[Edit difference data]
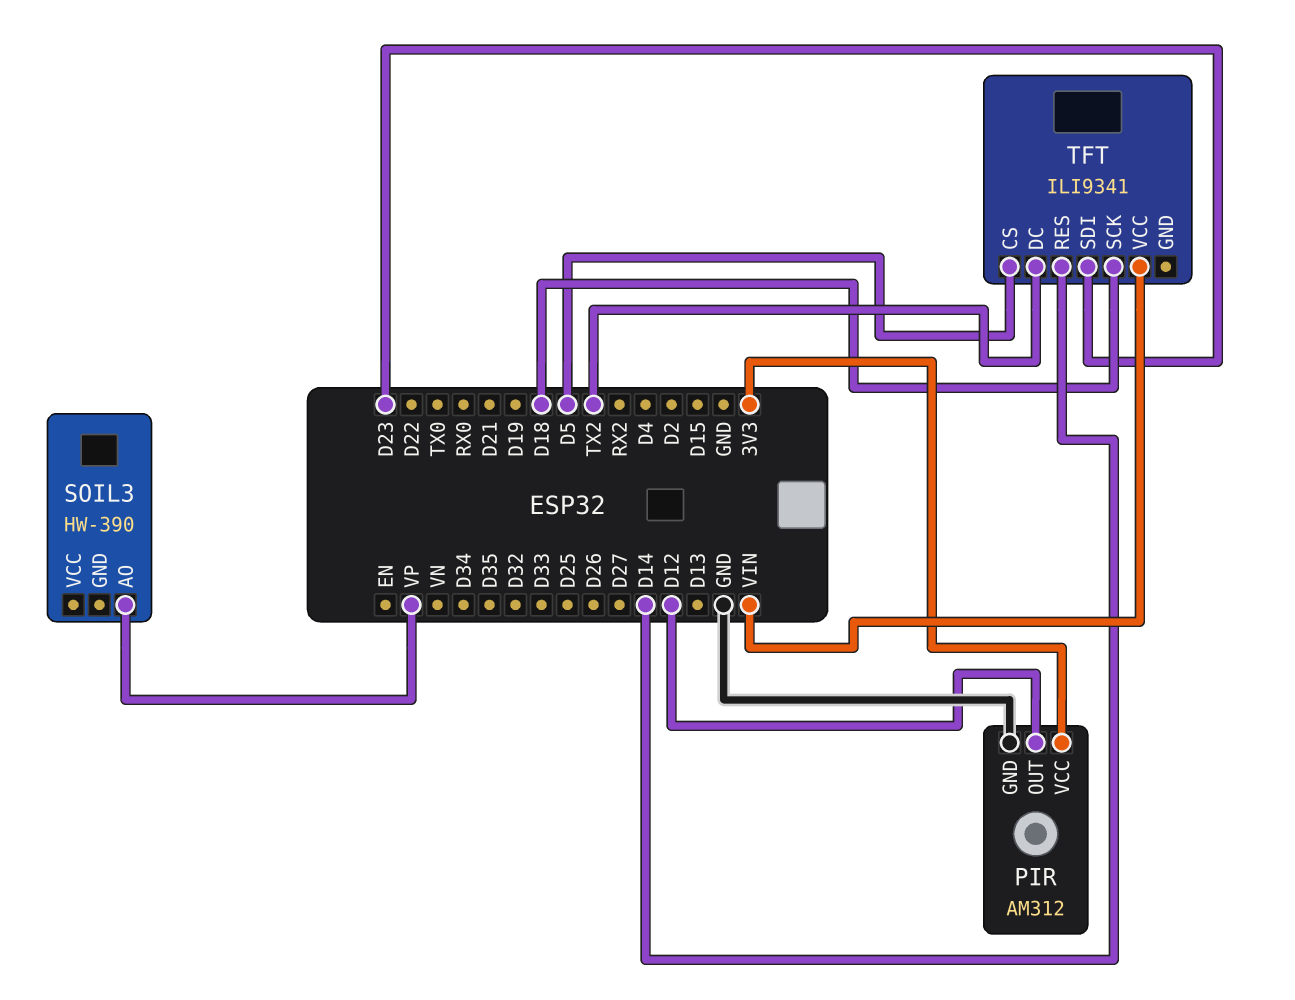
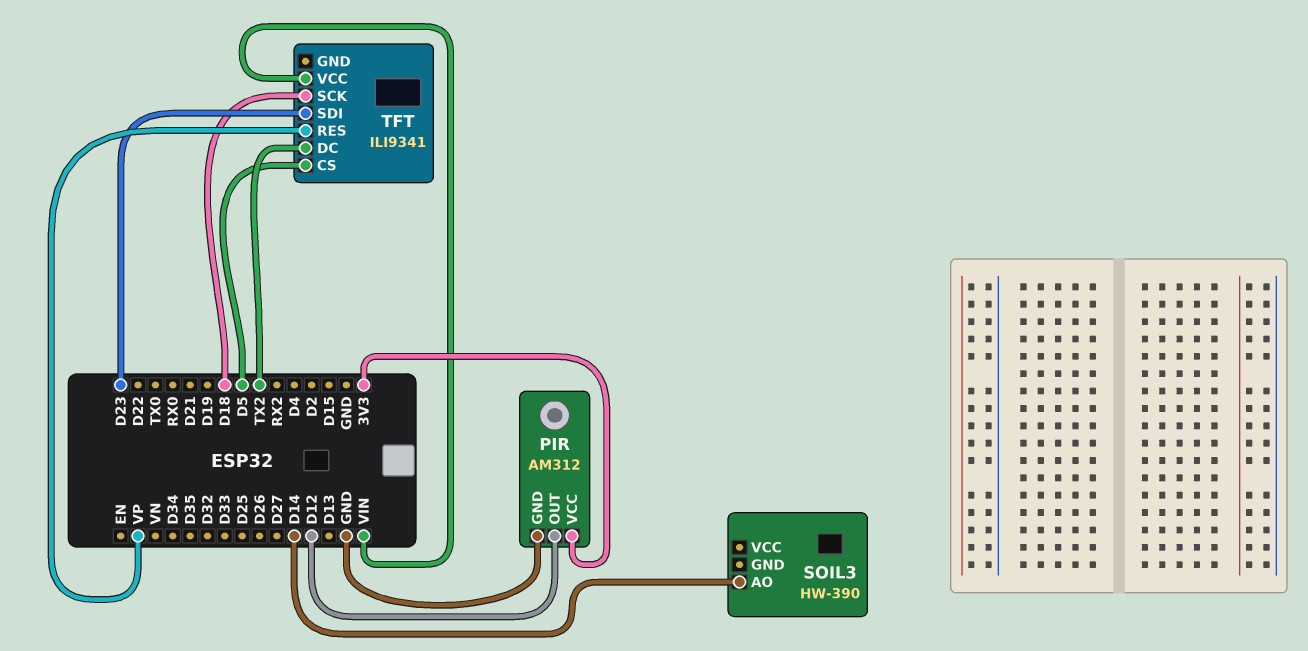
SOIL3 pin AO: VP -> D14
TFT pin RES: D14 -> VP

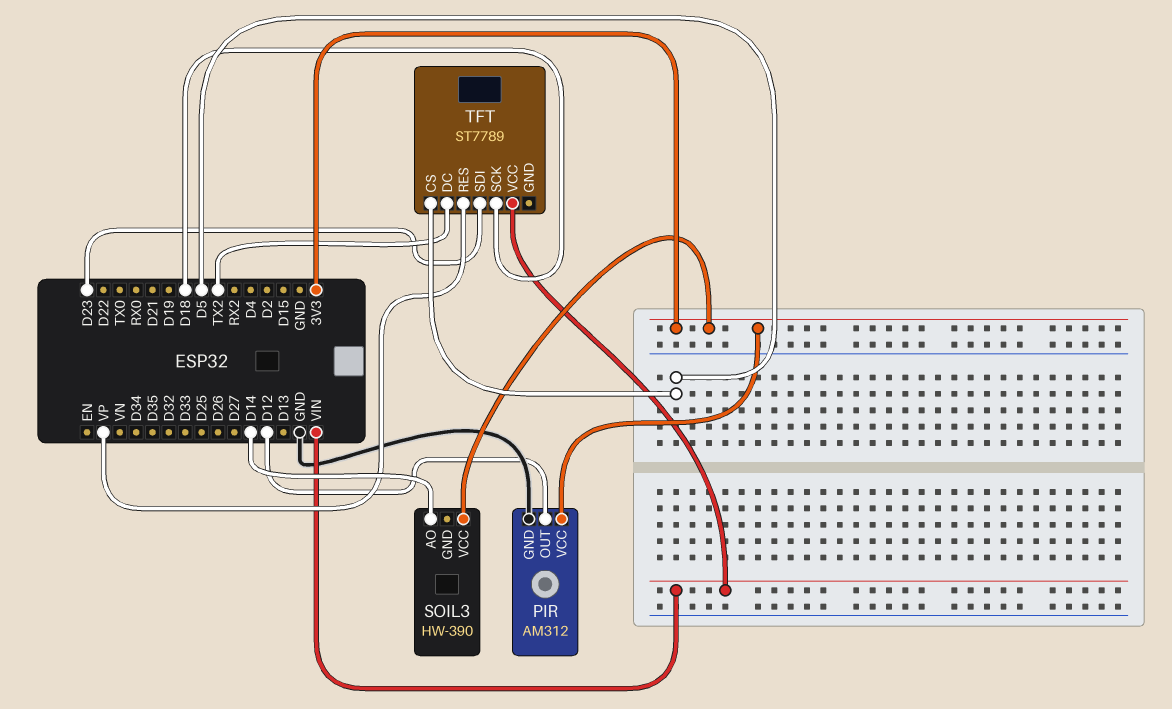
SOIL3 pin VCC: none -> 3V3
TFT: ILI9341 -> ST7789

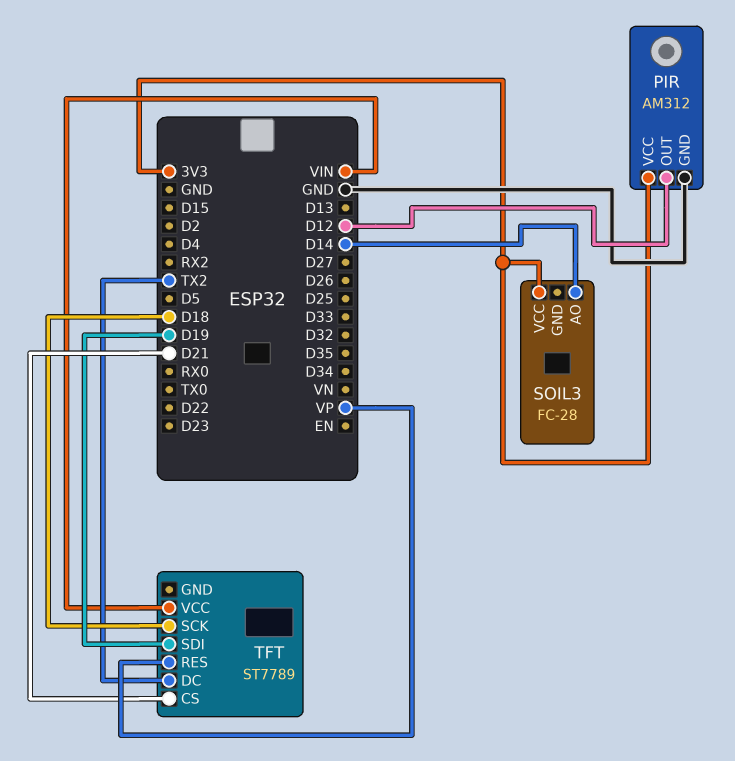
SOIL3: HW-390 -> FC-28
TFT pin CS: D5 -> D21
TFT pin SDI: D23 -> D19

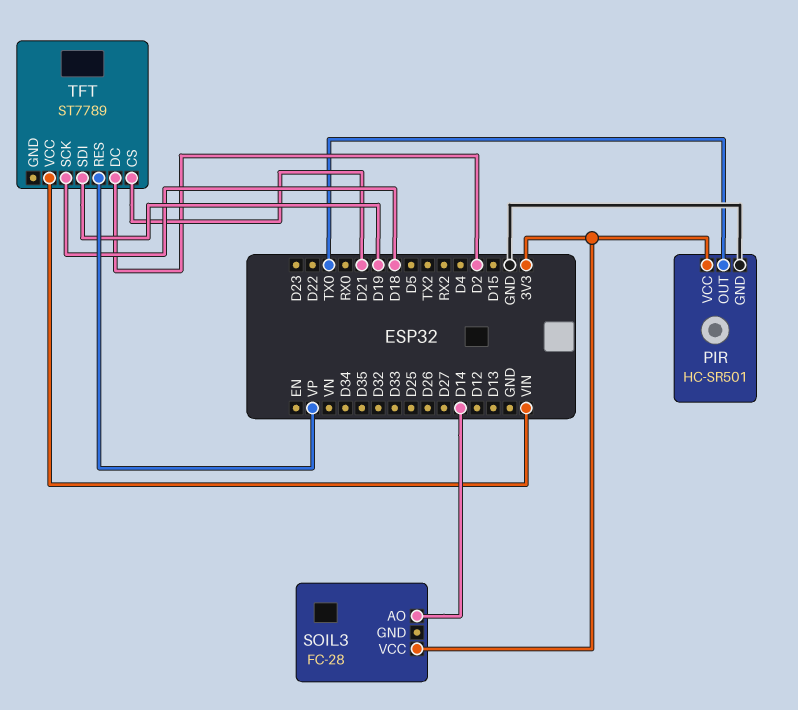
PIR: AM312 -> HC-SR501
PIR pin OUT: D12 -> TX0
TFT pin DC: TX2 -> D2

■ **Problem statement**:
Word-for-word repeat, images excluded: return all the data.

■ **Exercise answer**:
SOIL3 pin AO: VP -> D14
TFT pin RES: D14 -> VP

SOIL3 pin VCC: none -> 3V3
TFT: ILI9341 -> ST7789

SOIL3: HW-390 -> FC-28
TFT pin CS: D5 -> D21
TFT pin SDI: D23 -> D19

PIR: AM312 -> HC-SR501
PIR pin OUT: D12 -> TX0
TFT pin DC: TX2 -> D2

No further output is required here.